Data
= Beginning of Section =
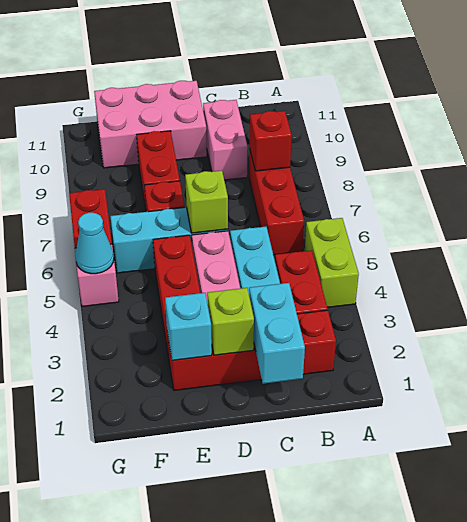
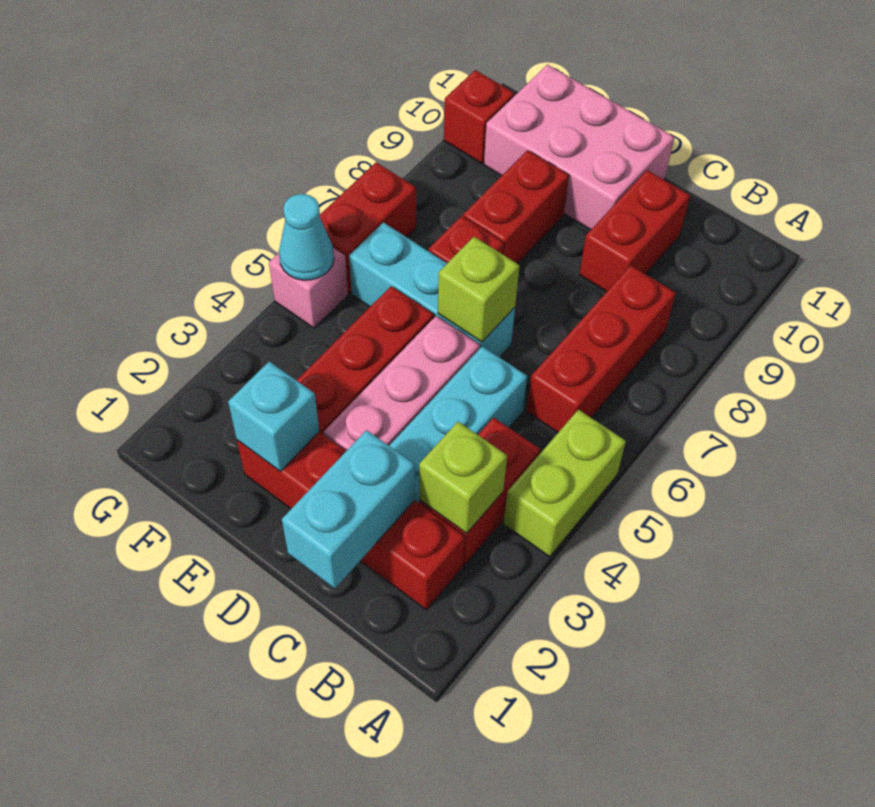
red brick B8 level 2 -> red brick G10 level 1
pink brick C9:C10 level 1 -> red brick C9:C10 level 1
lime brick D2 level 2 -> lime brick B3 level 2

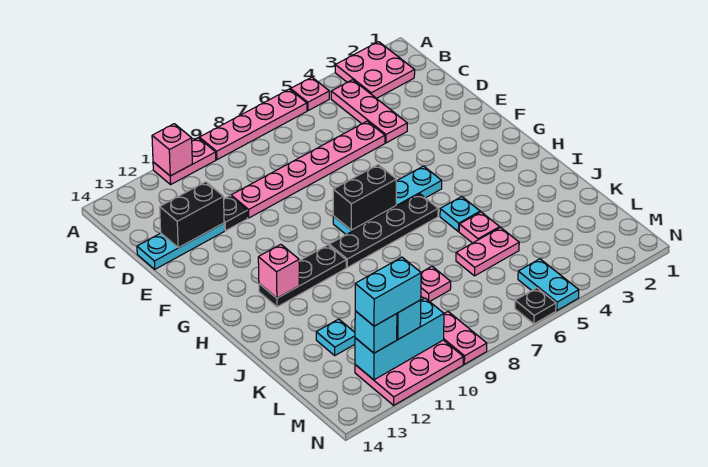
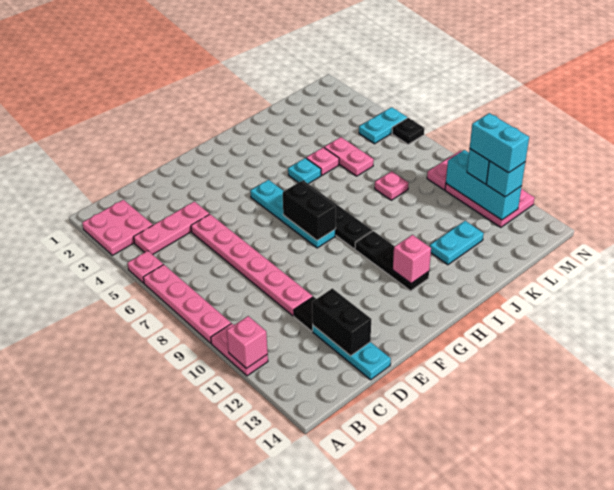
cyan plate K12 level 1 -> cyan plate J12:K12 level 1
= End of Section =
Task description
Produce an exact copy of the lines from the line with "lime brick D2" through the last line of the data above, both ends included. No pictures belong in it.

Solution for this problem
lime brick D2 level 2 -> lime brick B3 level 2

cyan plate K12 level 1 -> cyan plate J12:K12 level 1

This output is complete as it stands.